*** Opening Exercise materials ***

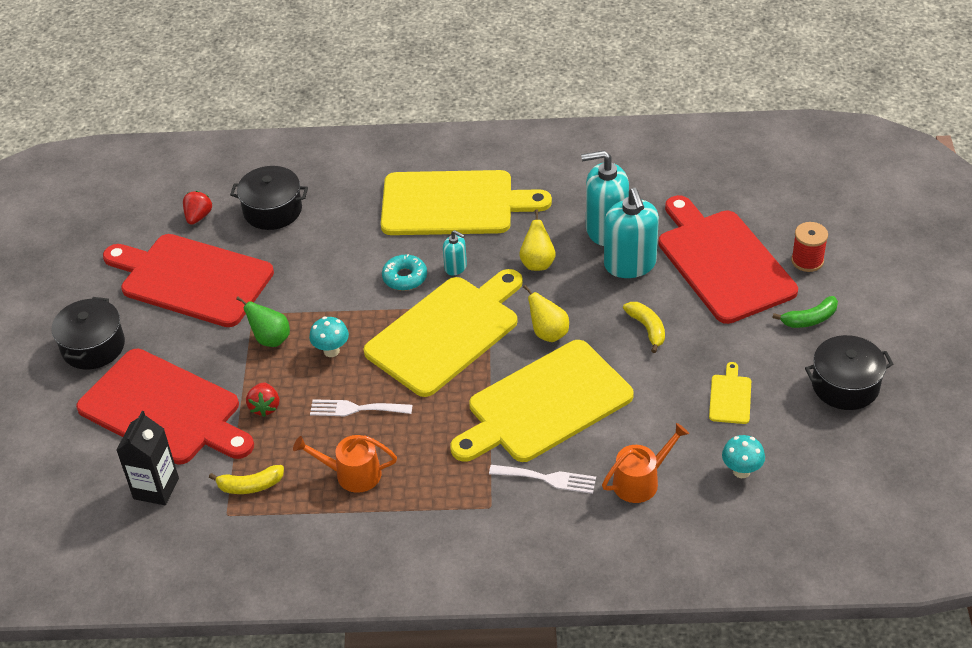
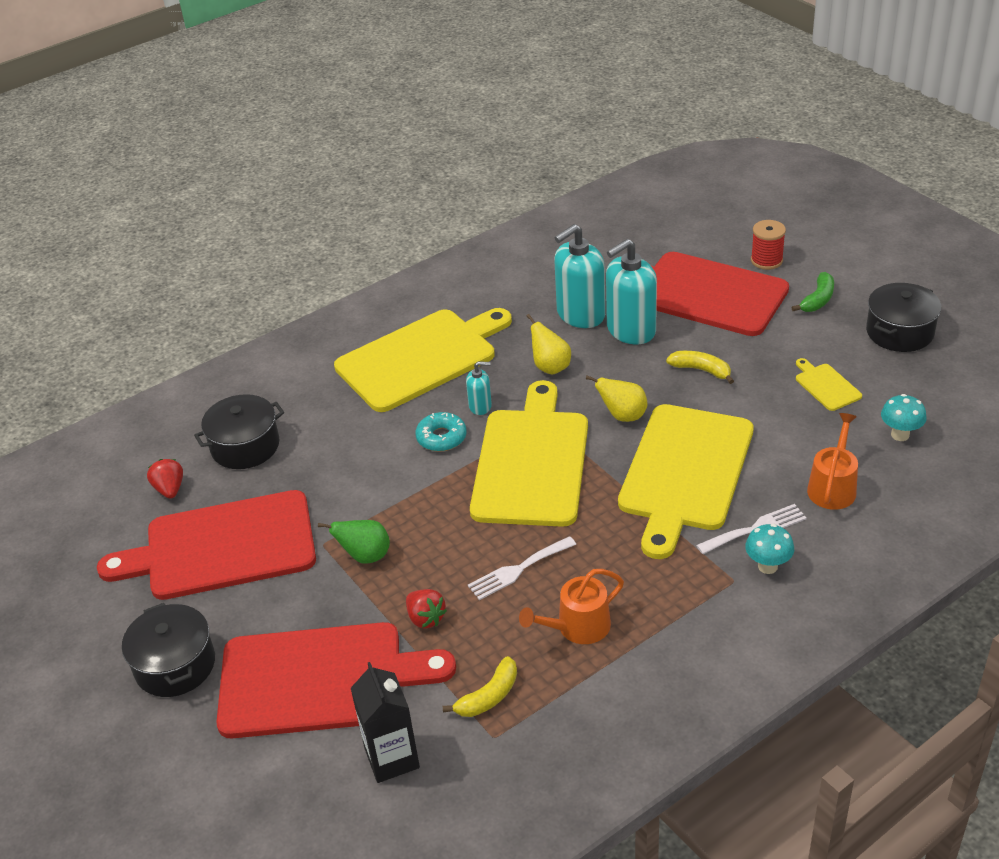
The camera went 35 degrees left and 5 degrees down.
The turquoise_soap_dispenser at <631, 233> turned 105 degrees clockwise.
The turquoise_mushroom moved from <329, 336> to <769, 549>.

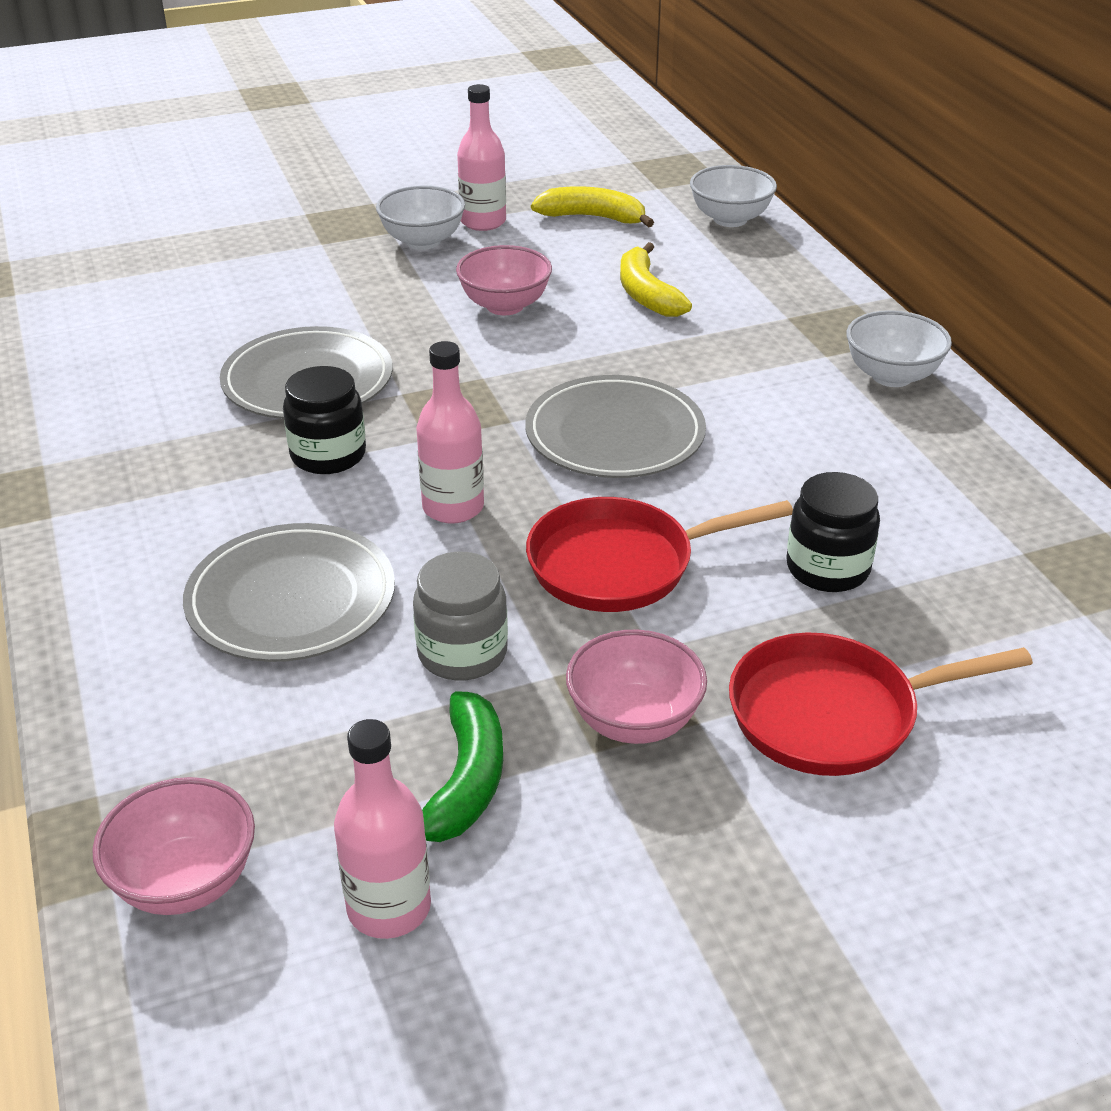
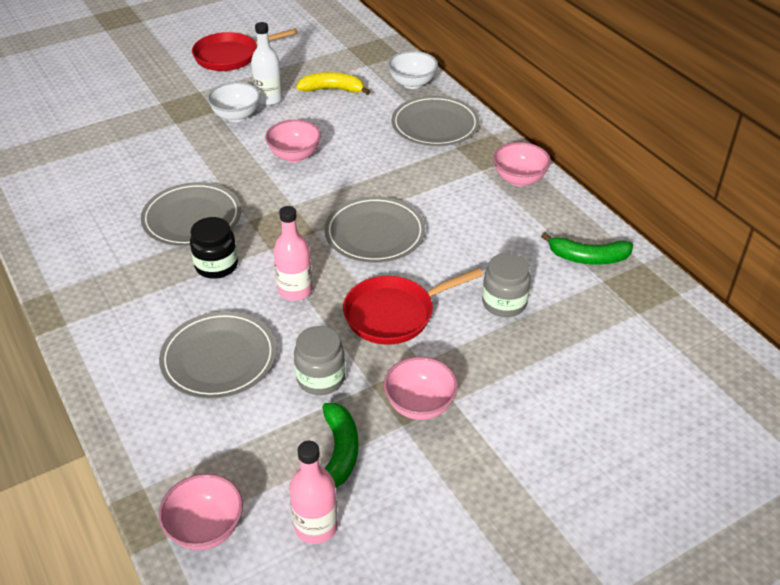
The camera went 10 degrees left and 5 degrees up.
The pink_bottle at <481, 157> became the white_bottle at <267, 63>.
The yellow_banana at <656, 279> disappeared.
The white_bowl at <899, 348> became the pink_bowl at <522, 164>.
The black_jar at <833, 532> became the grey_jar at <506, 285>.
The red_pan moved from <881, 704> to <245, 49>.
The grey_plate at <436, 121> appeared.
The green_banana at <587, 248> appeared.

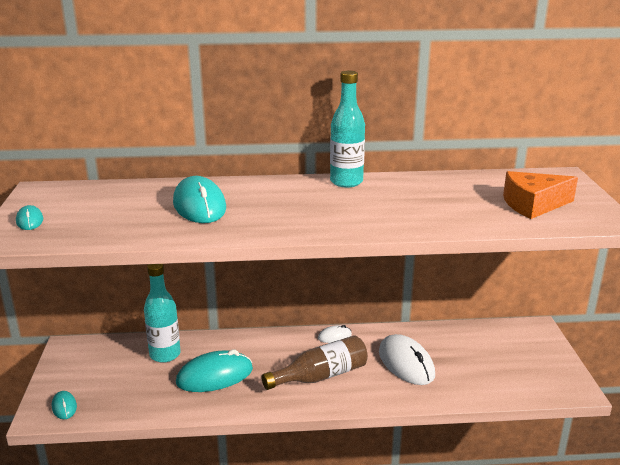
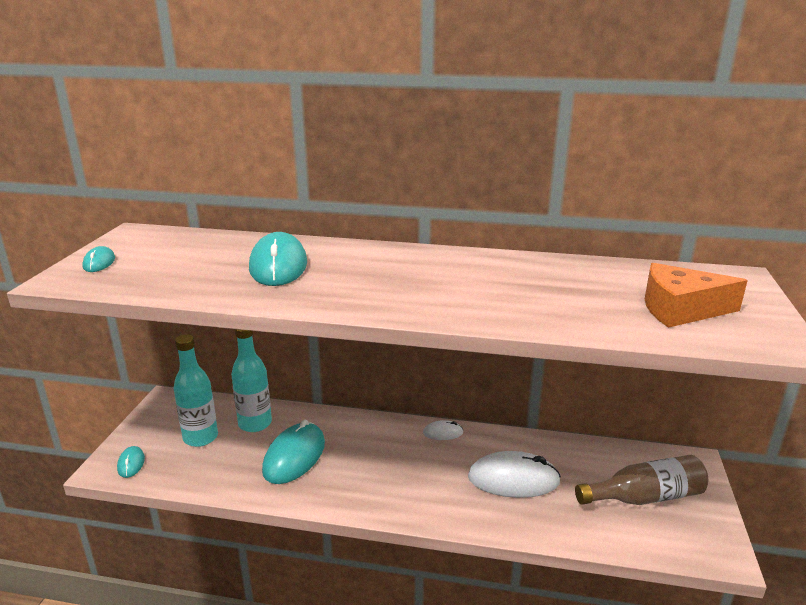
The camera went 15 degrees right and 0 degrees up.
The turquoise_bottle moved from <347, 129> to <196, 390>.
The white_mouse at <407, 359> turned 75 degrees counterclockwise.
The brown_bottle moved from <315, 362> to <641, 480>.
The turquoise_mouse at <214, 371> turned 60 degrees counterclockwise.

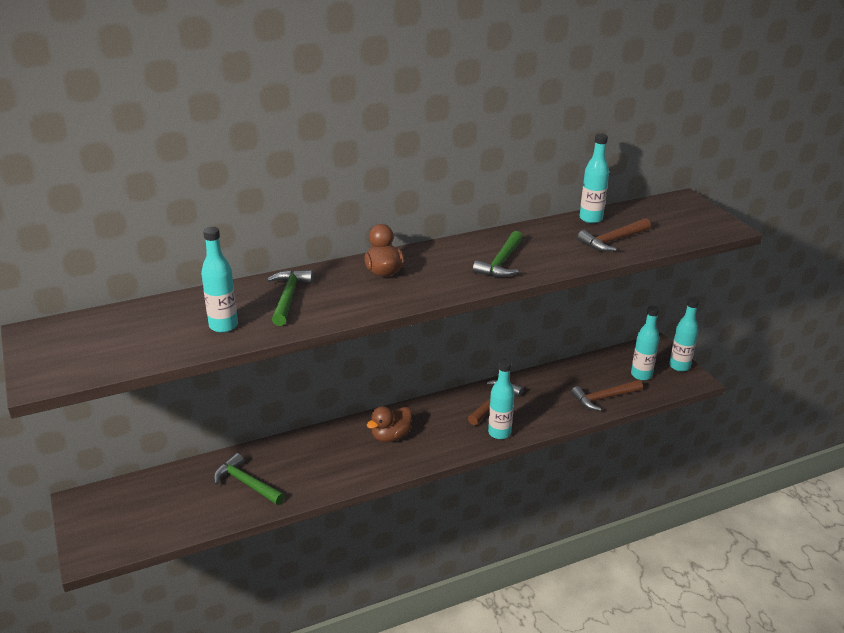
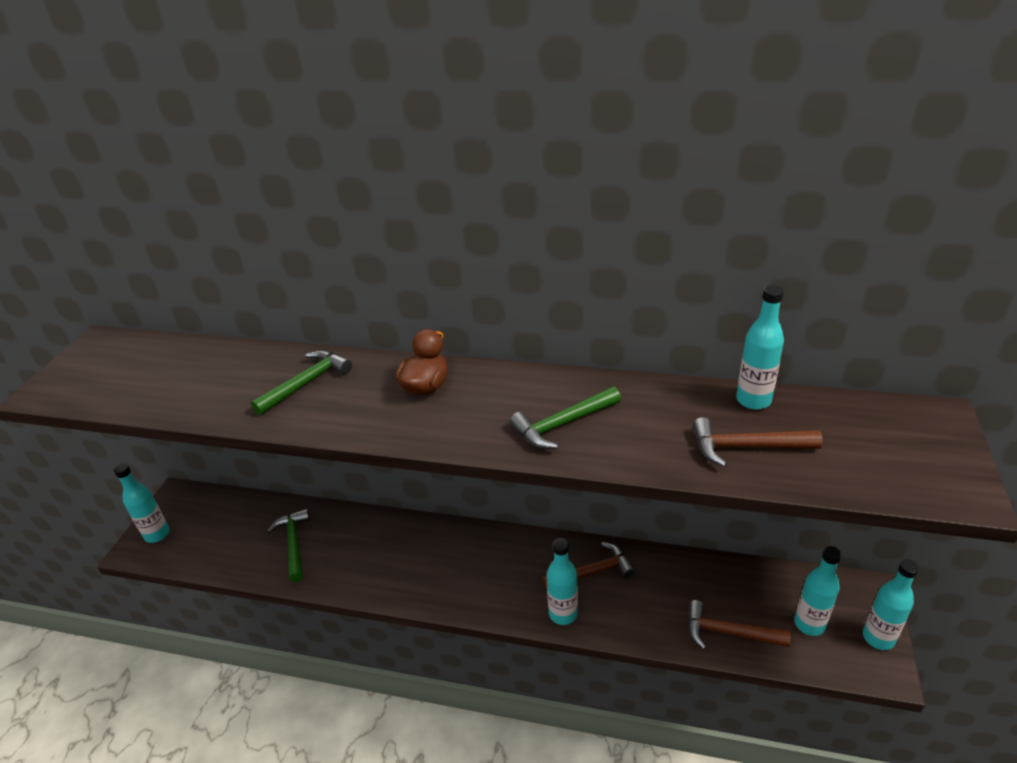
The camera went 40 degrees right and 5 degrees up.
The turquoise_bottle moved from <219, 280> to <142, 503>.
The brown_duck at <389, 424> disappeared.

*** Closing Exercise materials ***

Instructions for the task
Starting with the line that contains "The turquoise_mushroom moved", copy every line word for word through the end of the listing above, but leave out the pictures.

Solved problem
The turquoise_mushroom moved from <329, 336> to <769, 549>.

The camera went 10 degrees left and 5 degrees up.
The pink_bottle at <481, 157> became the white_bottle at <267, 63>.
The yellow_banana at <656, 279> disappeared.
The white_bowl at <899, 348> became the pink_bowl at <522, 164>.
The black_jar at <833, 532> became the grey_jar at <506, 285>.
The red_pan moved from <881, 704> to <245, 49>.
The grey_plate at <436, 121> appeared.
The green_banana at <587, 248> appeared.

The camera went 15 degrees right and 0 degrees up.
The turquoise_bottle moved from <347, 129> to <196, 390>.
The white_mouse at <407, 359> turned 75 degrees counterclockwise.
The brown_bottle moved from <315, 362> to <641, 480>.
The turquoise_mouse at <214, 371> turned 60 degrees counterclockwise.

The camera went 40 degrees right and 5 degrees up.
The turquoise_bottle moved from <219, 280> to <142, 503>.
The brown_duck at <389, 424> disappeared.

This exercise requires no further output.